_WHAT TO WORK ON_
Return, in their exact form, the lines that lie between the start of the data below and the line containing "(245, 143) = (227, 182): grey", with both ends included.

Object matching data

━━━━━━━━━━

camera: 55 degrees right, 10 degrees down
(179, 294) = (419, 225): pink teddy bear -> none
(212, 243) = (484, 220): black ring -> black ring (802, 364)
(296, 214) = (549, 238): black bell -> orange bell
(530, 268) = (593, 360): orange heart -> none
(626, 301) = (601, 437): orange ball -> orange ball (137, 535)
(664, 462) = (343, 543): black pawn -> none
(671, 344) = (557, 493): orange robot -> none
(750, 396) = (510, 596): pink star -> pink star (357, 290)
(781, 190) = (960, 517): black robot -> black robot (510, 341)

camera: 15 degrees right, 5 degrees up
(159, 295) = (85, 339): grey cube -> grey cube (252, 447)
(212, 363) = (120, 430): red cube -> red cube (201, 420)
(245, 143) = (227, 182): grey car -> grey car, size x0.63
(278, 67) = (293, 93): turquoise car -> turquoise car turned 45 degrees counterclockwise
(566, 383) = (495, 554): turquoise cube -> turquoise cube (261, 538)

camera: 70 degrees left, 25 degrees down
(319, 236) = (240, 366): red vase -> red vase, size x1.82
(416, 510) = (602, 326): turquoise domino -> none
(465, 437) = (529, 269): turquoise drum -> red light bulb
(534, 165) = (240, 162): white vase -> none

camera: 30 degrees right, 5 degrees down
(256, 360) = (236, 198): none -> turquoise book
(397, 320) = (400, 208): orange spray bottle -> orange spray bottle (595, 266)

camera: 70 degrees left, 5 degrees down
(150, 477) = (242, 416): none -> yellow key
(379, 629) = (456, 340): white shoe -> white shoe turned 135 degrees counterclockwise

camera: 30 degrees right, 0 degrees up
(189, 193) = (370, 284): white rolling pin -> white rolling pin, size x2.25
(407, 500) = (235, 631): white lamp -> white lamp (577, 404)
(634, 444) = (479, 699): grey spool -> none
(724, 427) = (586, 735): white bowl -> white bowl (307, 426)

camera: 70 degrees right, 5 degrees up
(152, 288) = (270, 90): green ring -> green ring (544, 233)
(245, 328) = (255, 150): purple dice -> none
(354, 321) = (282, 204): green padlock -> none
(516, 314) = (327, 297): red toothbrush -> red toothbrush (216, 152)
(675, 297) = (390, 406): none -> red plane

━━━━━━━━━━

_EXERCISE OUTPUT_
camera: 55 degrees right, 10 degrees down
(179, 294) = (419, 225): pink teddy bear -> none
(212, 243) = (484, 220): black ring -> black ring (802, 364)
(296, 214) = (549, 238): black bell -> orange bell
(530, 268) = (593, 360): orange heart -> none
(626, 301) = (601, 437): orange ball -> orange ball (137, 535)
(664, 462) = (343, 543): black pawn -> none
(671, 344) = (557, 493): orange robot -> none
(750, 396) = (510, 596): pink star -> pink star (357, 290)
(781, 190) = (960, 517): black robot -> black robot (510, 341)

camera: 15 degrees right, 5 degrees up
(159, 295) = (85, 339): grey cube -> grey cube (252, 447)
(212, 363) = (120, 430): red cube -> red cube (201, 420)
(245, 143) = (227, 182): grey car -> grey car, size x0.63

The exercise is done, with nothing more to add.